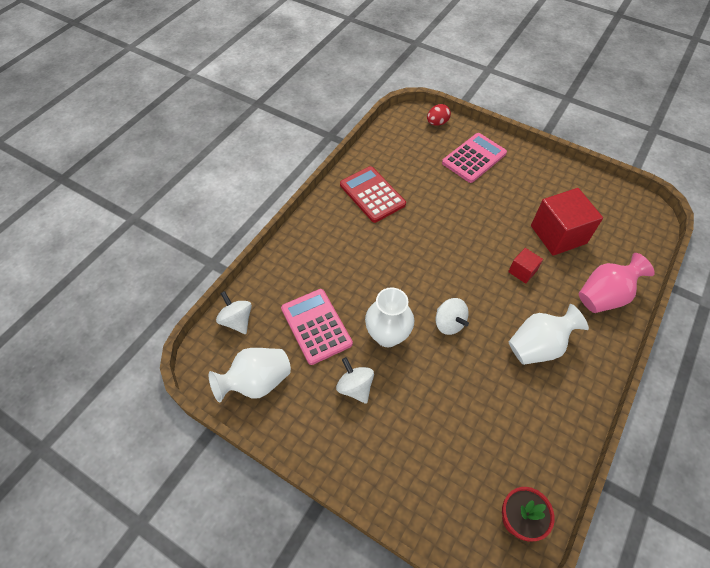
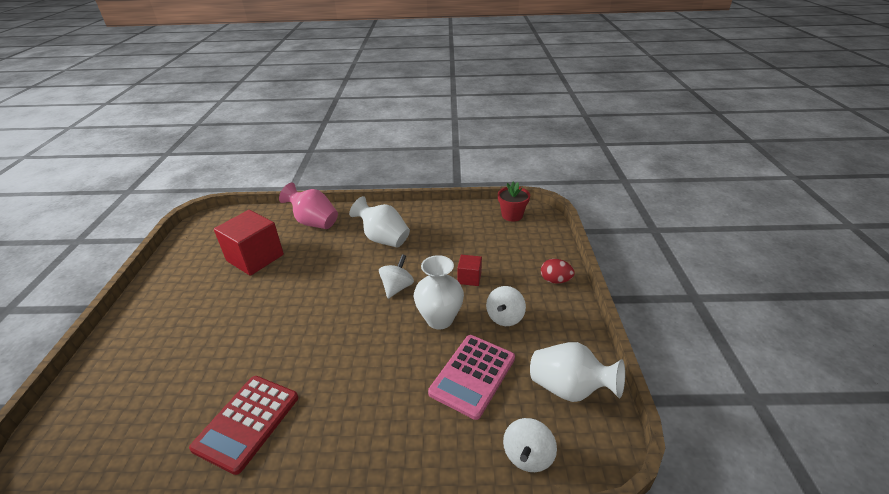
camera: 120 degrees left, 20 degrees down
(437, 123) = (65, 415): red egg -> red egg (555, 280)
(474, 158) = (147, 349): pink calculator -> none
(522, 271) = (311, 265): red cube -> red cube (469, 278)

• _WORK INSTRUCTION_: Restate all of the material above word for word, excluding the pictures.

• _WRITTEN SOLUTION_:
camera: 120 degrees left, 20 degrees down
(437, 123) = (65, 415): red egg -> red egg (555, 280)
(474, 158) = (147, 349): pink calculator -> none
(522, 271) = (311, 265): red cube -> red cube (469, 278)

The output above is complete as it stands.